» INFORMATION PROVIDED:
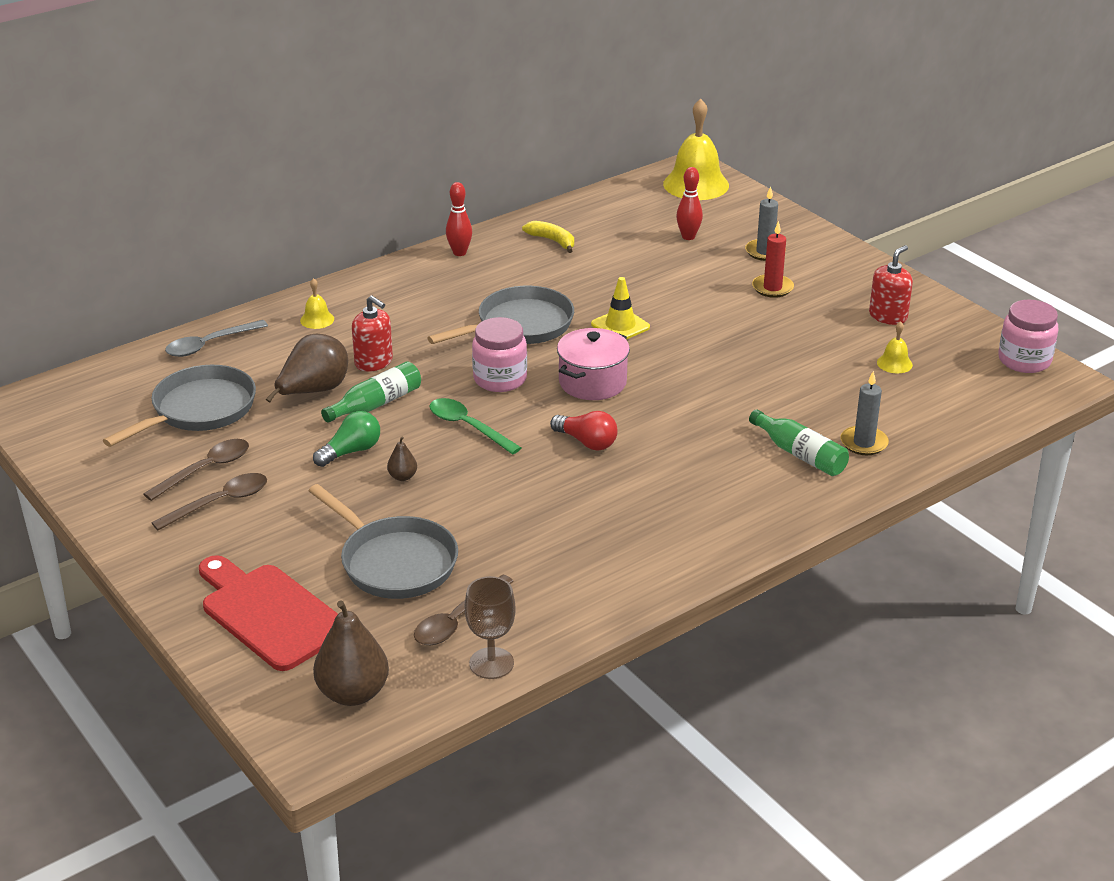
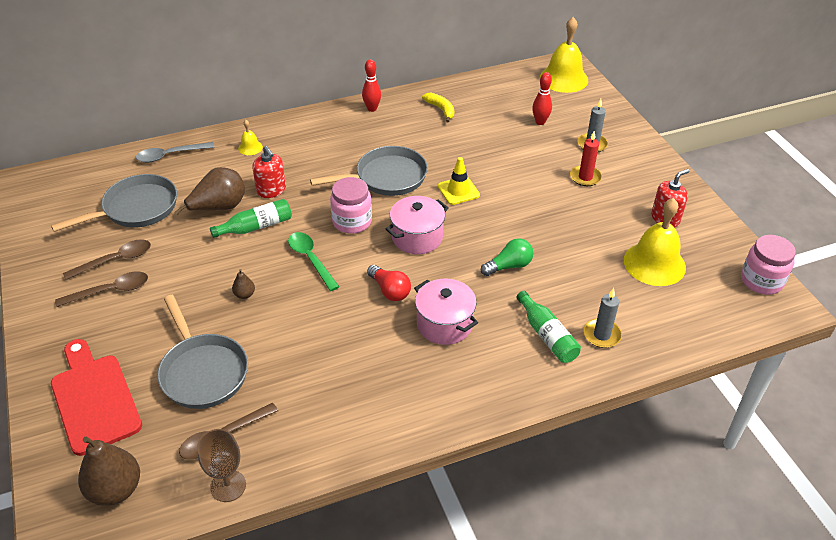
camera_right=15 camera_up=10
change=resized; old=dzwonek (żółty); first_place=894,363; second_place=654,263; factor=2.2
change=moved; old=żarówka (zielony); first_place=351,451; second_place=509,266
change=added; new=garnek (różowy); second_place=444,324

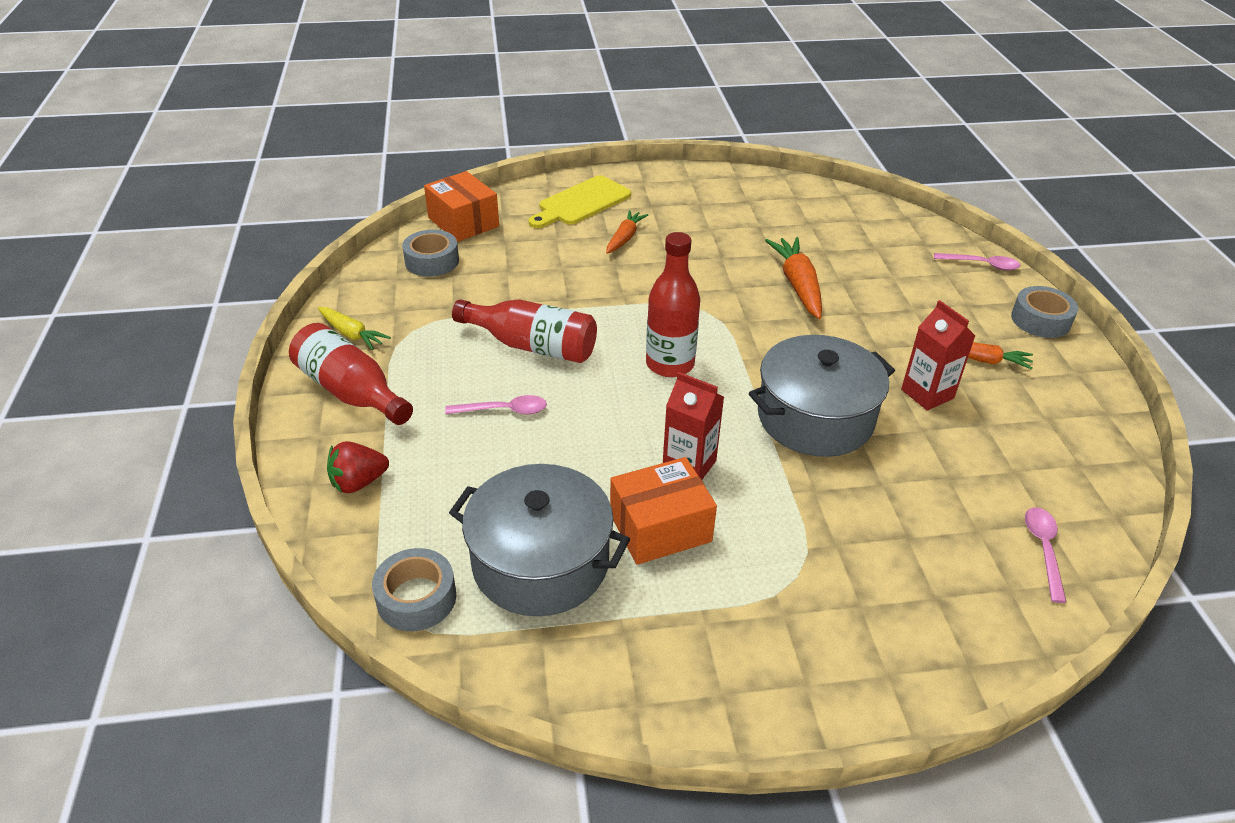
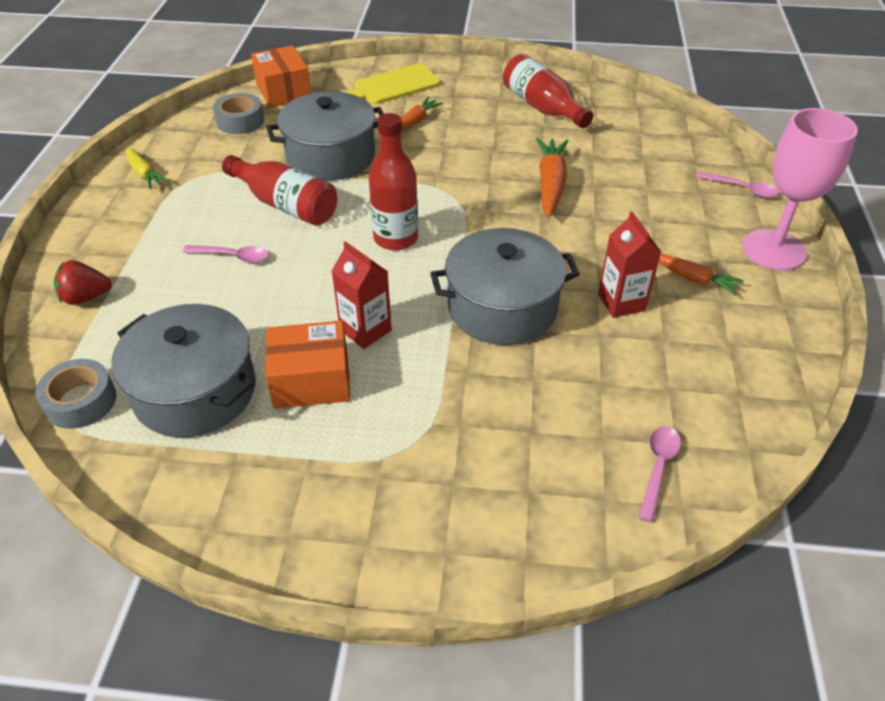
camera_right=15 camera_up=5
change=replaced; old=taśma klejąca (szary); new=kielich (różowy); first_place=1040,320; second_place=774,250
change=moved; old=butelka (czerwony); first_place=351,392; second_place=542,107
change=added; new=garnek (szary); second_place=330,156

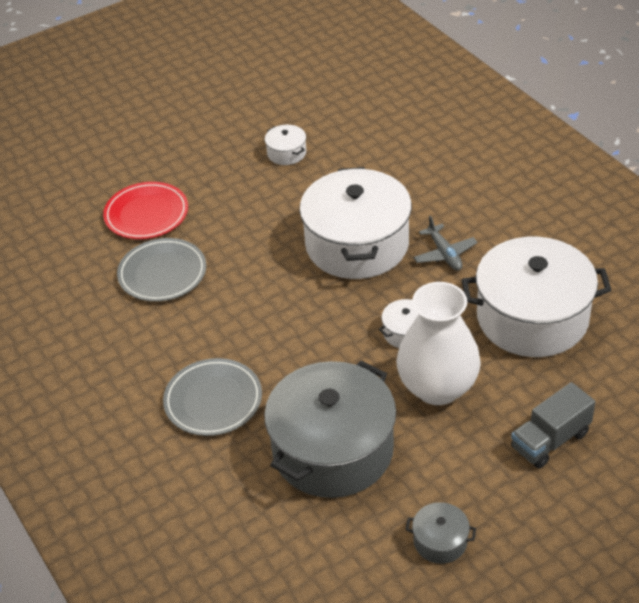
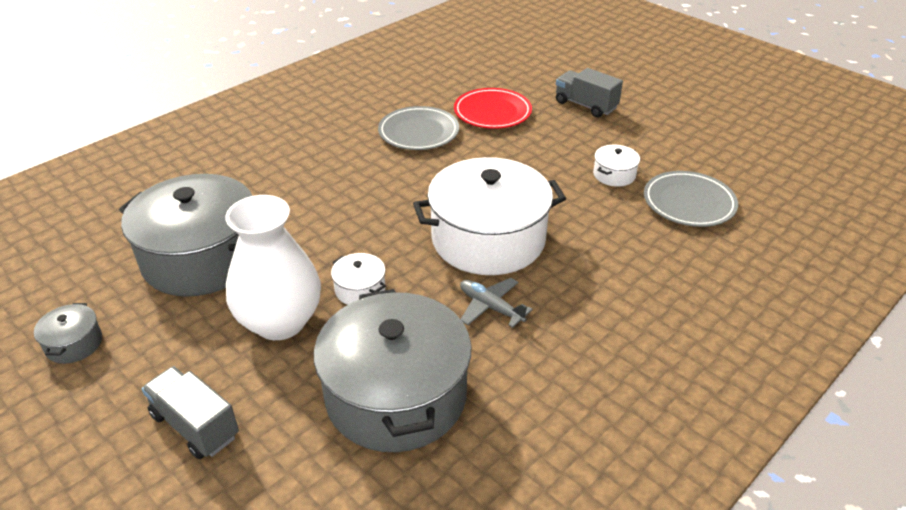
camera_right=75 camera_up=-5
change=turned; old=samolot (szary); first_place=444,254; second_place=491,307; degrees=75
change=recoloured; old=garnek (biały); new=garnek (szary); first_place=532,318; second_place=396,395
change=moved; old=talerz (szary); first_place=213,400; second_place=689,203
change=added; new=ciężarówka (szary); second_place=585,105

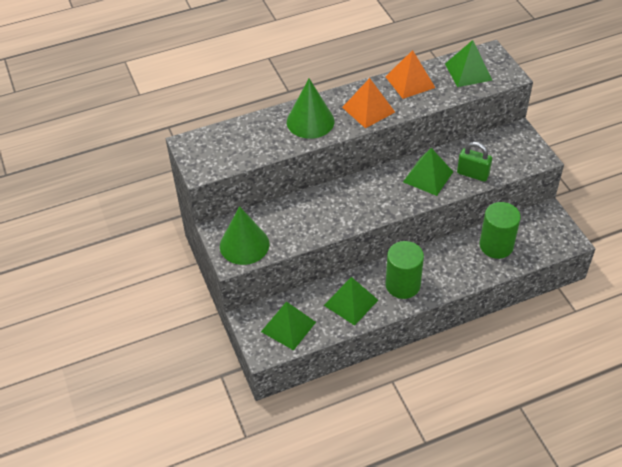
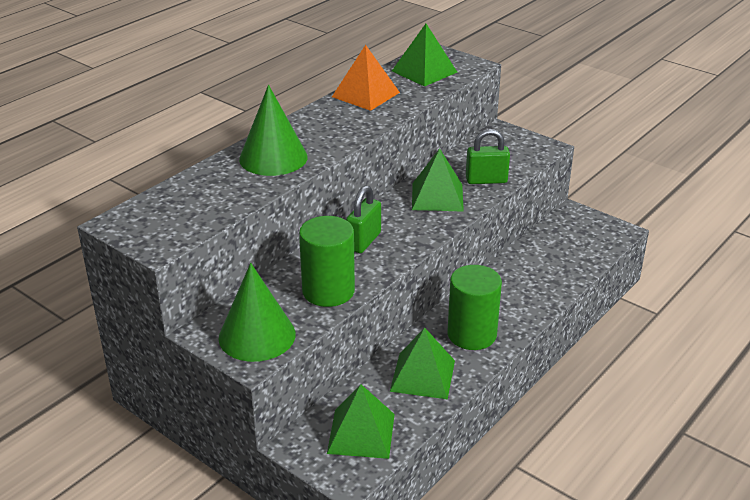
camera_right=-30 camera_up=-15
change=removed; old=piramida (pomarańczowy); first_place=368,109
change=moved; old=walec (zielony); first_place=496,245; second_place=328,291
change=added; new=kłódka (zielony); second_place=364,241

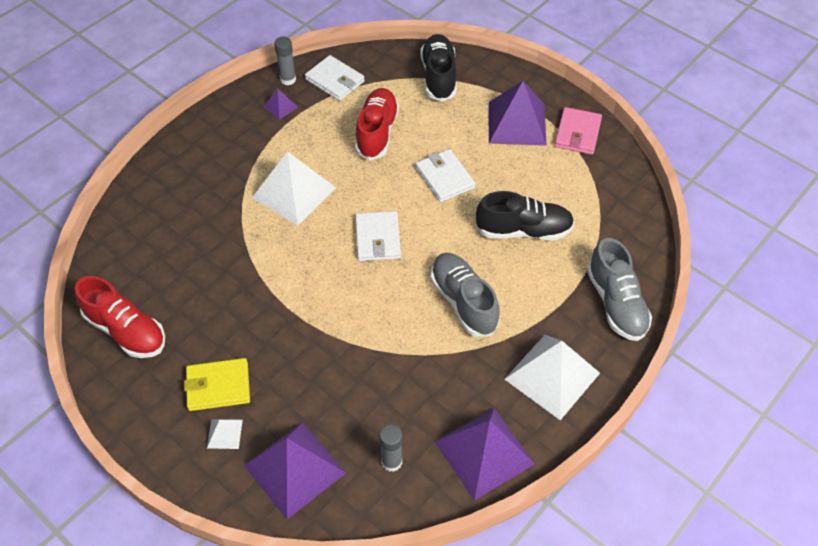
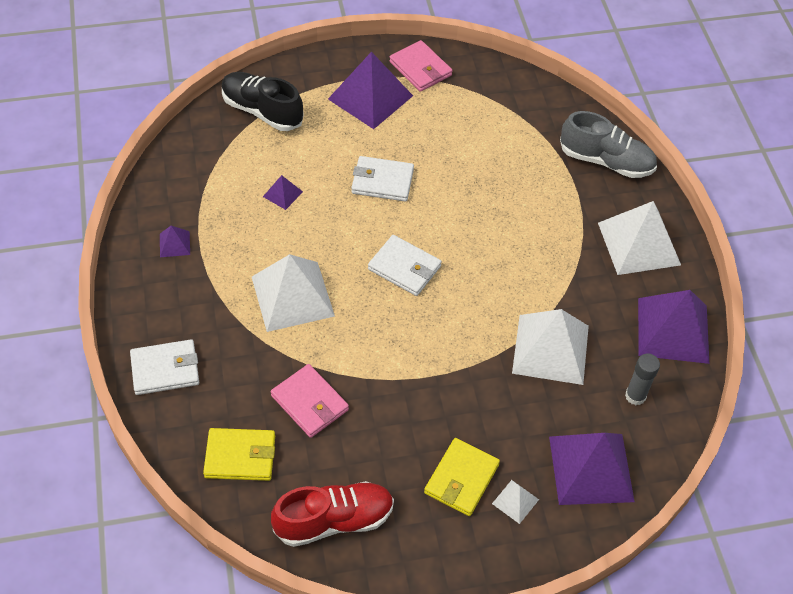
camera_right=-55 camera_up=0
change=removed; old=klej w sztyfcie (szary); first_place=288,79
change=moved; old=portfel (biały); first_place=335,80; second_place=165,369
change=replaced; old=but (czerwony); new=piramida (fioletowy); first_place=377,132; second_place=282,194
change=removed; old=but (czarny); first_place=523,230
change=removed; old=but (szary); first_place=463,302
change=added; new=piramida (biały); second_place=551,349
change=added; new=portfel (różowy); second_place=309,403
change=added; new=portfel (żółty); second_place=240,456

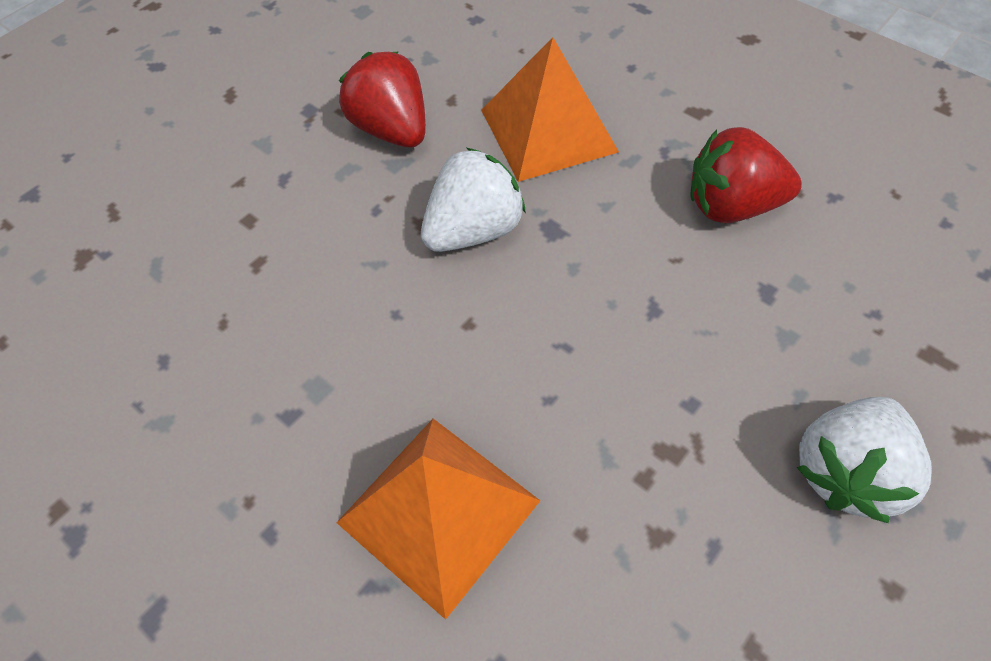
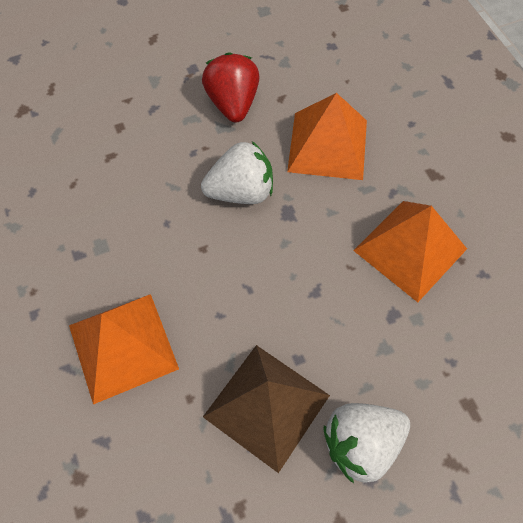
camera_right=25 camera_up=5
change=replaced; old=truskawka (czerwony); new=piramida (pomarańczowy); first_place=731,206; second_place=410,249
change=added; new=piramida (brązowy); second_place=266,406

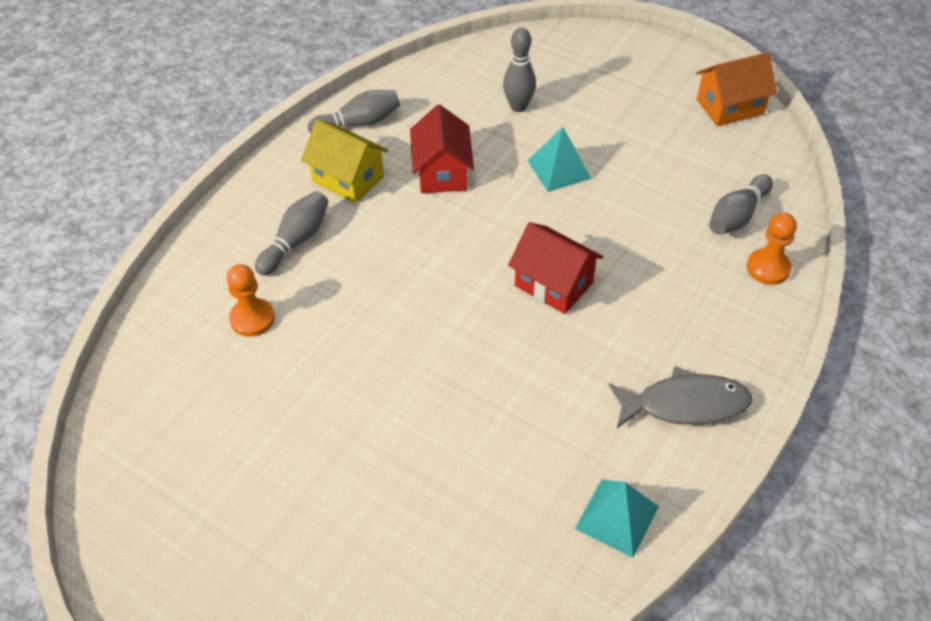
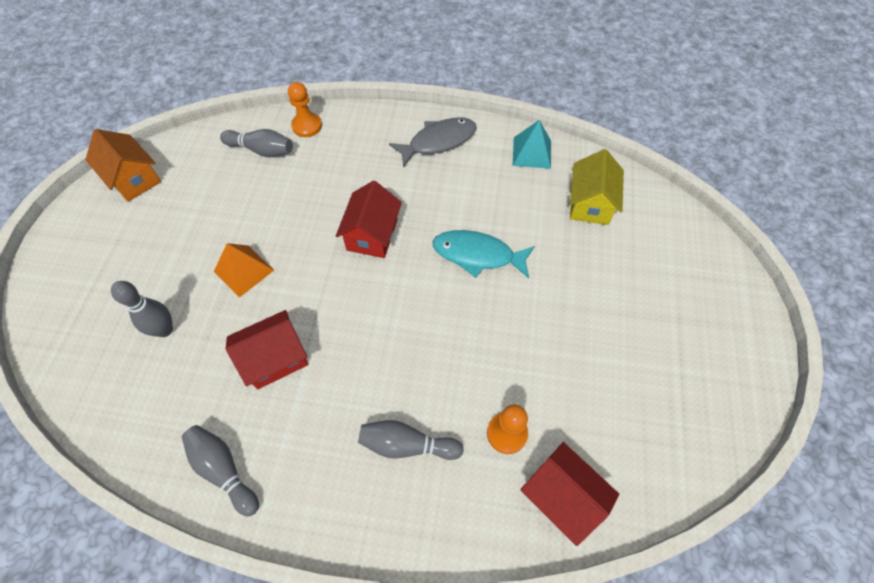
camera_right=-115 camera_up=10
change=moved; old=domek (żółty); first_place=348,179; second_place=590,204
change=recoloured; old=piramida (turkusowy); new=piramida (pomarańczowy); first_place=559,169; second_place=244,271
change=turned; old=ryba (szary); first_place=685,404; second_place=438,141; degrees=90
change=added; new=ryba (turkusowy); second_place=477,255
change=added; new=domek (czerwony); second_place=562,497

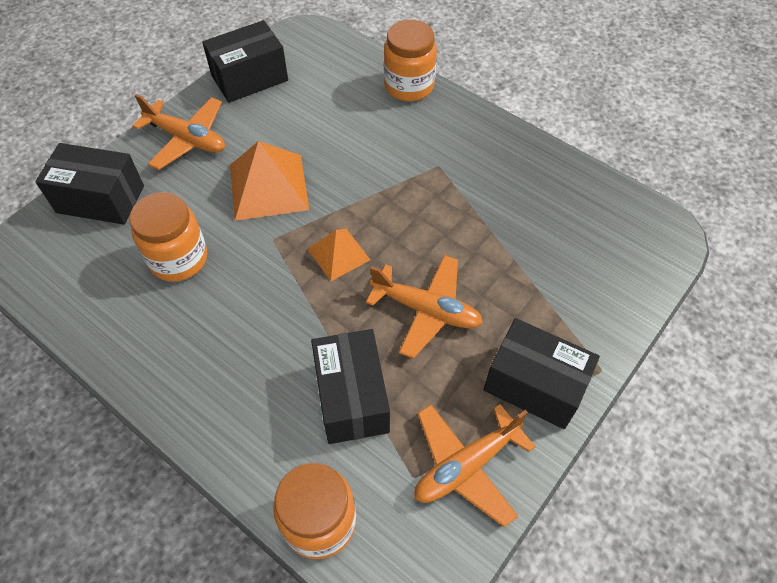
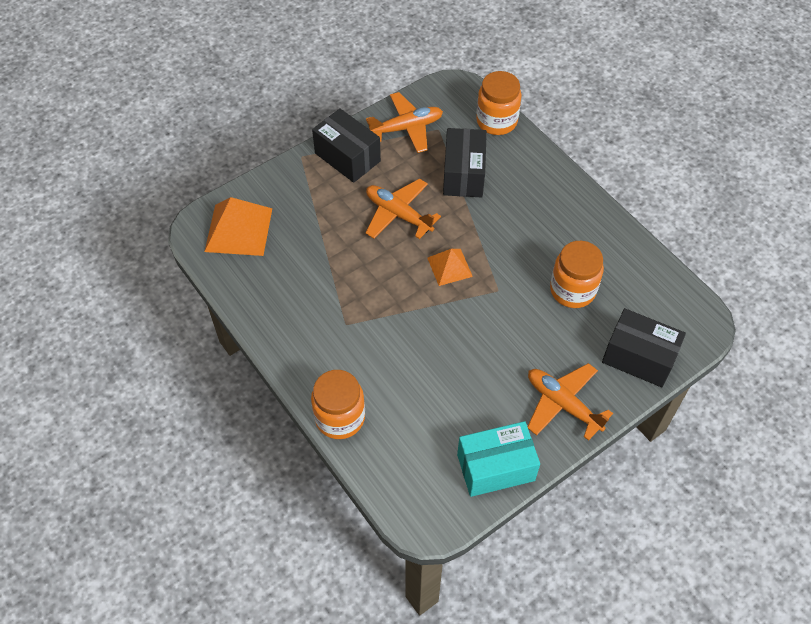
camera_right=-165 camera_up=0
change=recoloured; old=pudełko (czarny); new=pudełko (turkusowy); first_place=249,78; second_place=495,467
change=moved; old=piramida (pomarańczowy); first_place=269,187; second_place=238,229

» TASK OBJECTIVE: Could every record be given again exactly, with its pictures left out?

» SOLUTION FOR THIS TASK:
camera_right=15 camera_up=10
change=resized; old=dzwonek (żółty); first_place=894,363; second_place=654,263; factor=2.2
change=moved; old=żarówka (zielony); first_place=351,451; second_place=509,266
change=added; new=garnek (różowy); second_place=444,324

camera_right=15 camera_up=5
change=replaced; old=taśma klejąca (szary); new=kielich (różowy); first_place=1040,320; second_place=774,250
change=moved; old=butelka (czerwony); first_place=351,392; second_place=542,107
change=added; new=garnek (szary); second_place=330,156

camera_right=75 camera_up=-5
change=turned; old=samolot (szary); first_place=444,254; second_place=491,307; degrees=75
change=recoloured; old=garnek (biały); new=garnek (szary); first_place=532,318; second_place=396,395
change=moved; old=talerz (szary); first_place=213,400; second_place=689,203
change=added; new=ciężarówka (szary); second_place=585,105

camera_right=-30 camera_up=-15
change=removed; old=piramida (pomarańczowy); first_place=368,109
change=moved; old=walec (zielony); first_place=496,245; second_place=328,291
change=added; new=kłódka (zielony); second_place=364,241

camera_right=-55 camera_up=0
change=removed; old=klej w sztyfcie (szary); first_place=288,79
change=moved; old=portfel (biały); first_place=335,80; second_place=165,369
change=replaced; old=but (czerwony); new=piramida (fioletowy); first_place=377,132; second_place=282,194
change=removed; old=but (czarny); first_place=523,230
change=removed; old=but (szary); first_place=463,302
change=added; new=piramida (biały); second_place=551,349
change=added; new=portfel (różowy); second_place=309,403
change=added; new=portfel (żółty); second_place=240,456

camera_right=25 camera_up=5
change=replaced; old=truskawka (czerwony); new=piramida (pomarańczowy); first_place=731,206; second_place=410,249
change=added; new=piramida (brązowy); second_place=266,406

camera_right=-115 camera_up=10
change=moved; old=domek (żółty); first_place=348,179; second_place=590,204
change=recoloured; old=piramida (turkusowy); new=piramida (pomarańczowy); first_place=559,169; second_place=244,271
change=turned; old=ryba (szary); first_place=685,404; second_place=438,141; degrees=90
change=added; new=ryba (turkusowy); second_place=477,255
change=added; new=domek (czerwony); second_place=562,497

camera_right=-165 camera_up=0
change=recoloured; old=pudełko (czarny); new=pudełko (turkusowy); first_place=249,78; second_place=495,467
change=moved; old=piramida (pomarańczowy); first_place=269,187; second_place=238,229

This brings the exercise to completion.